• **Task instructions**
Return exactly, with nothing added, the lines from the one that contains "RGB pin B: D21 -> D34" through the end of the listing below, pictures excluded.

• **Supplied entries**
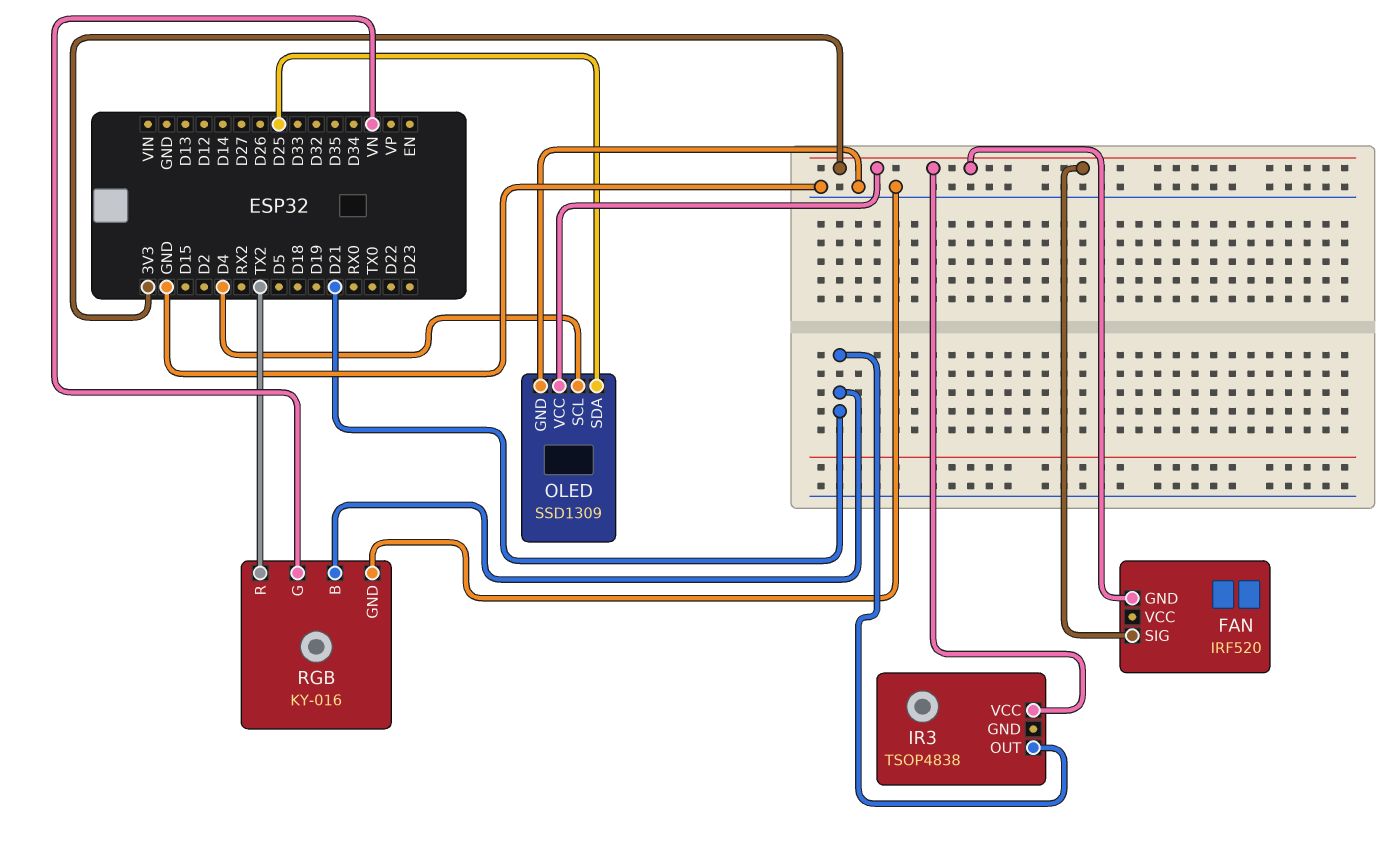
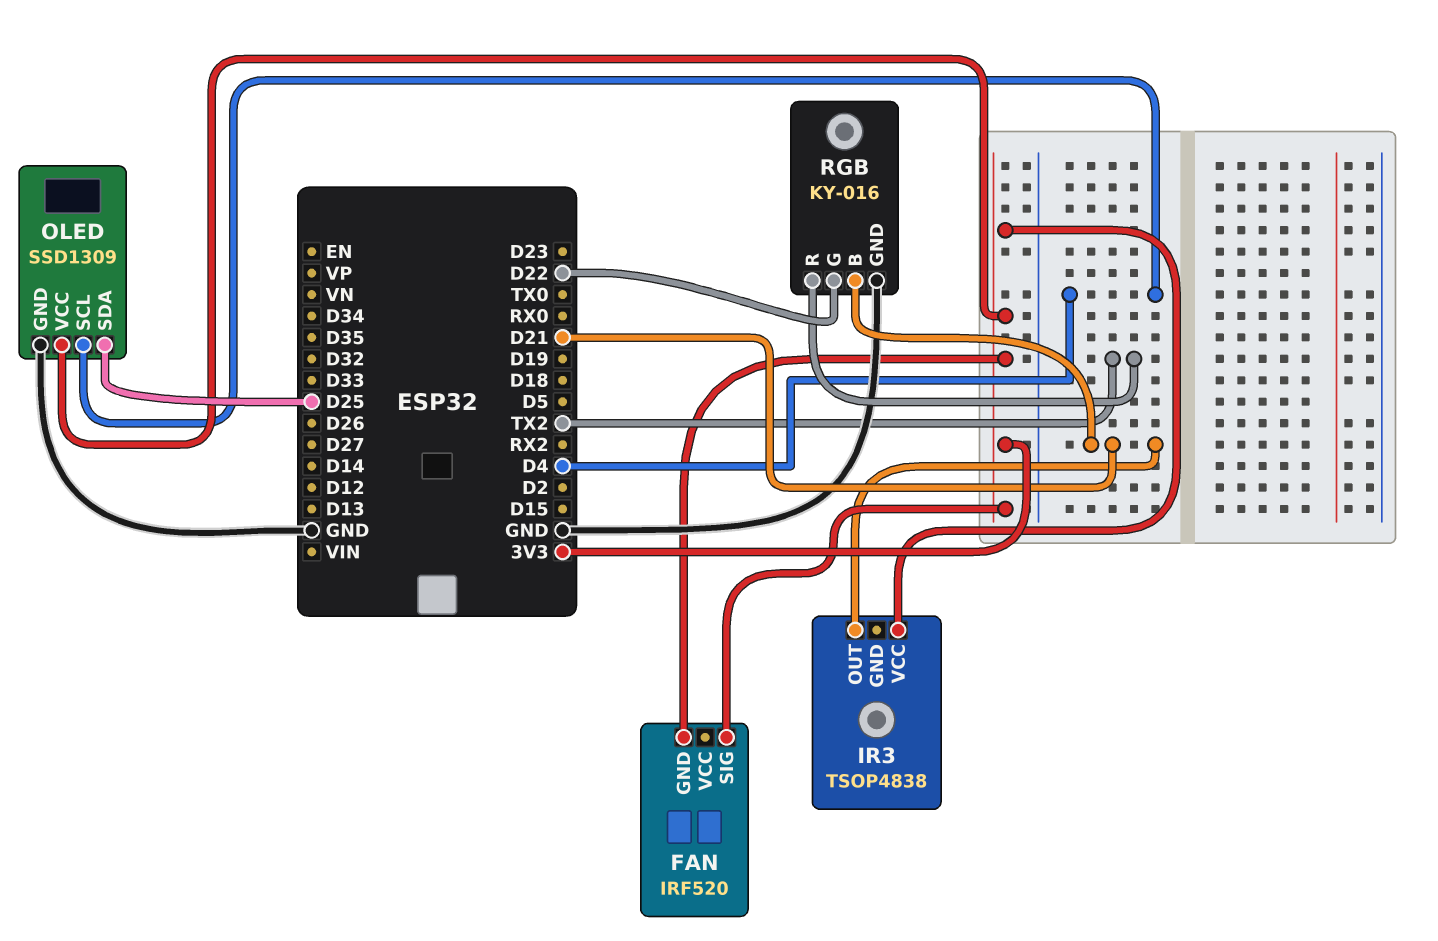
RGB pin G: VN -> D22

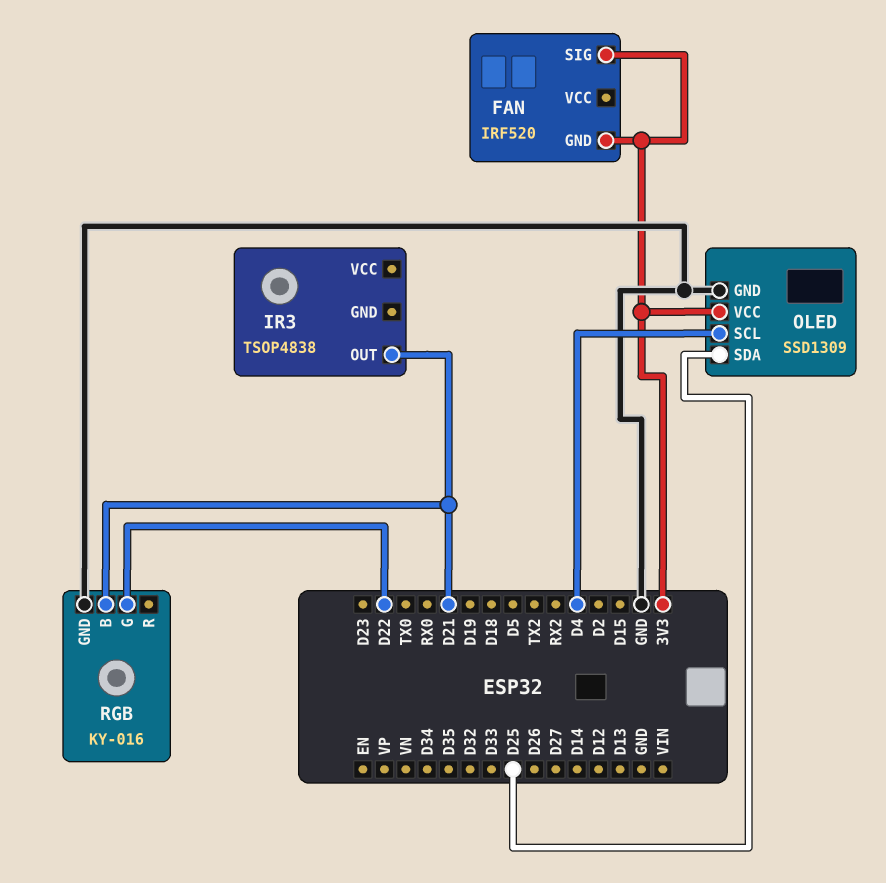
IR3 pin VCC: 3V3 -> none
RGB pin R: TX2 -> none

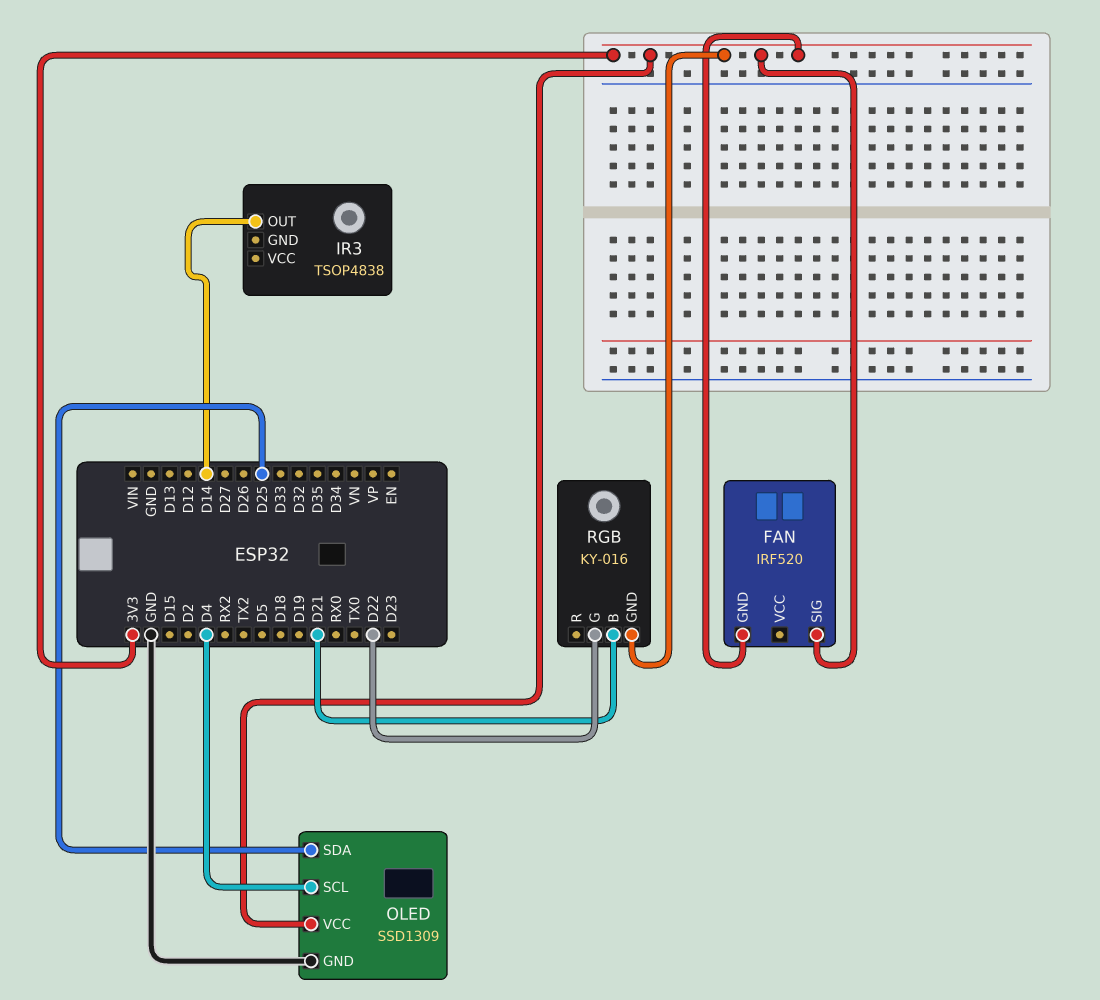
IR3 pin OUT: D21 -> D14
RGB pin GND: GND -> 3V3

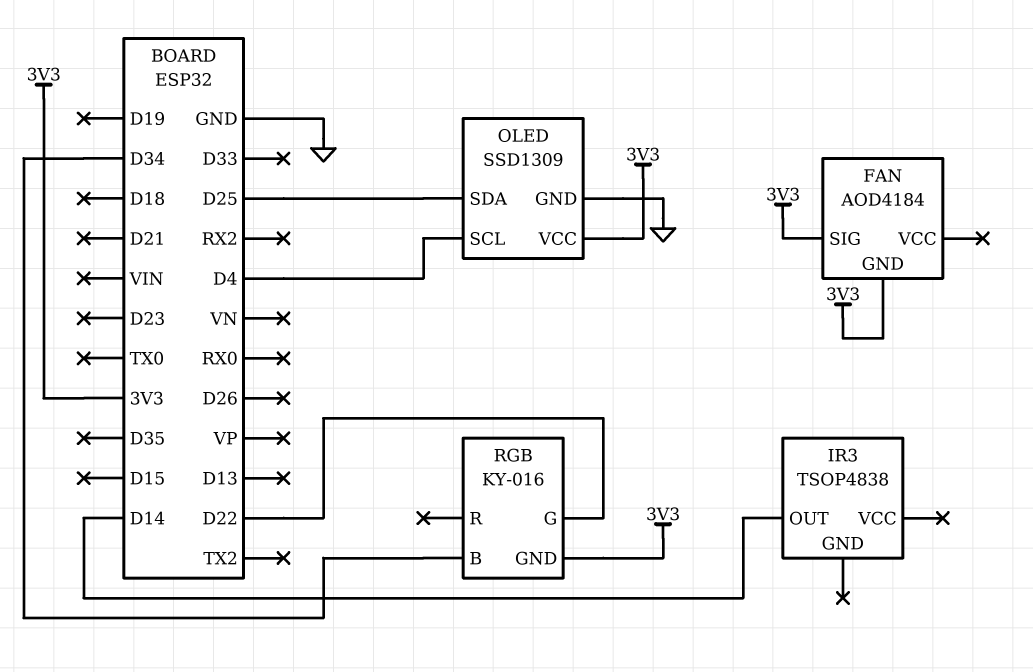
FAN: IRF520 -> AOD4184
RGB pin B: D21 -> D34

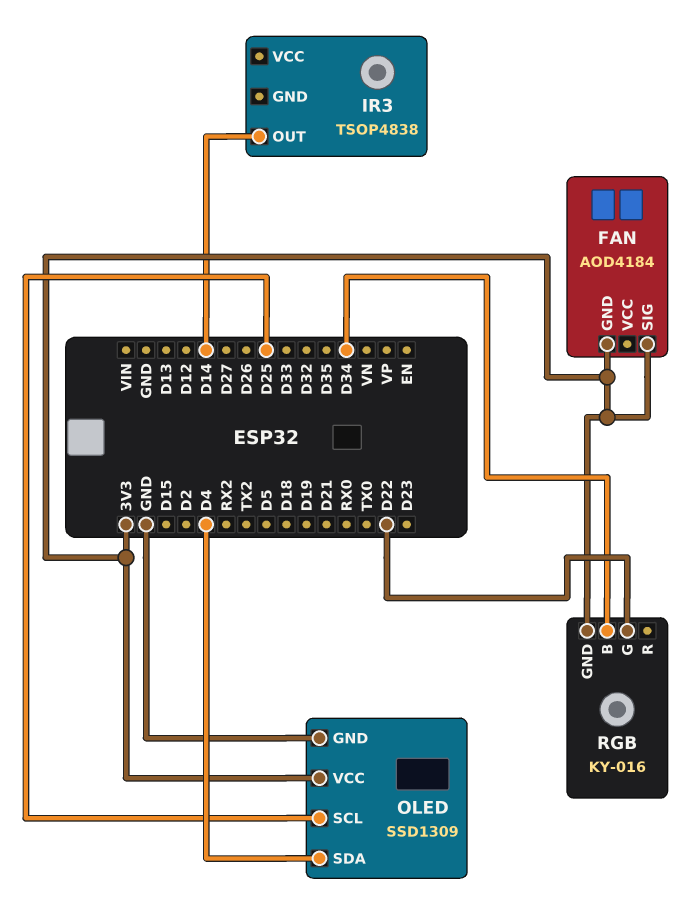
OLED pin SCL: D4 -> D25
OLED pin SDA: D25 -> D4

• **Answer to this problem**
RGB pin B: D21 -> D34

OLED pin SCL: D4 -> D25
OLED pin SDA: D25 -> D4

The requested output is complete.